Try it:
Omitting all images, transcribe the entries word for word.

Difference listings:
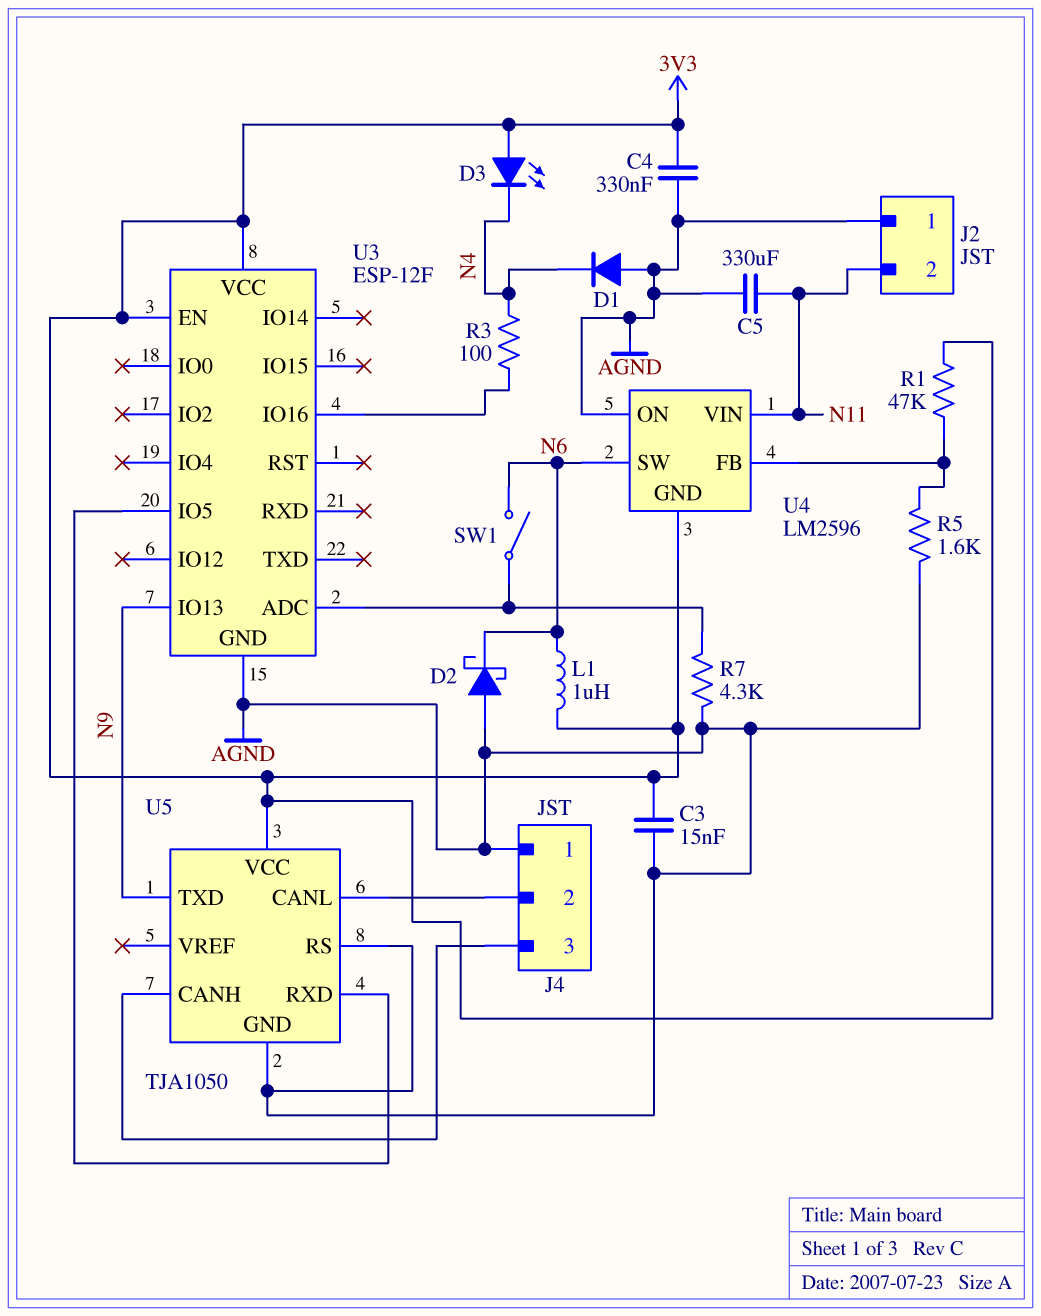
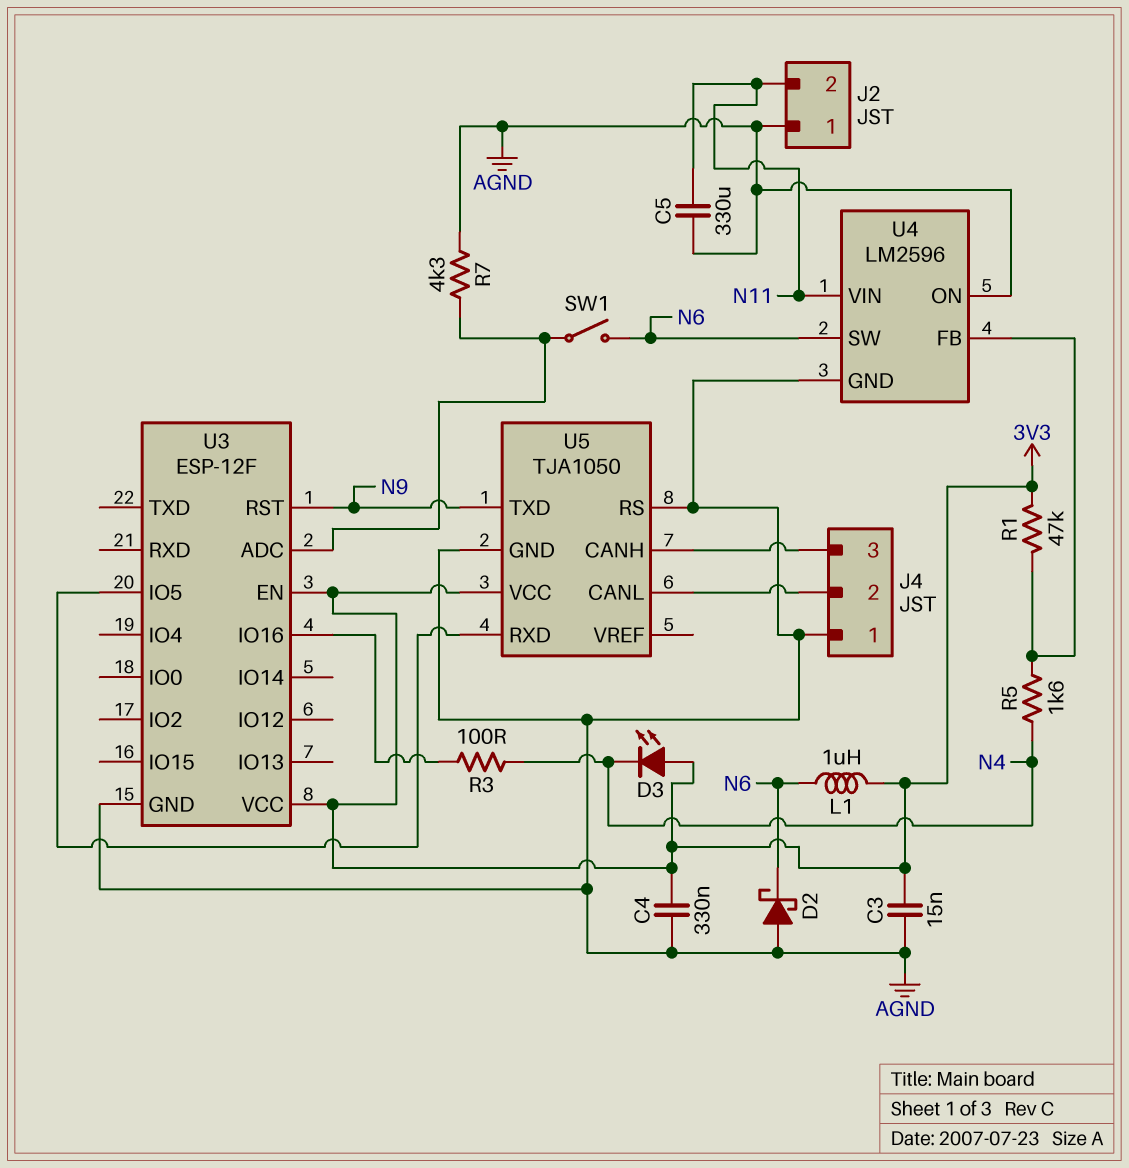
D1: diode (A AGND, K N4) -> none
R5: 1.6k (AGND, U4/FB) -> 1.6k (N4, U4/FB)
U3 pin IO13: N9 -> none
U3 pin RST: none -> N9
U4 pin GND: 3V3 -> AGND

Solution for this problem:
D1: diode (A AGND, K N4) -> none
R5: 1.6k (AGND, U4/FB) -> 1.6k (N4, U4/FB)
U3 pin IO13: N9 -> none
U3 pin RST: none -> N9
U4 pin GND: 3V3 -> AGND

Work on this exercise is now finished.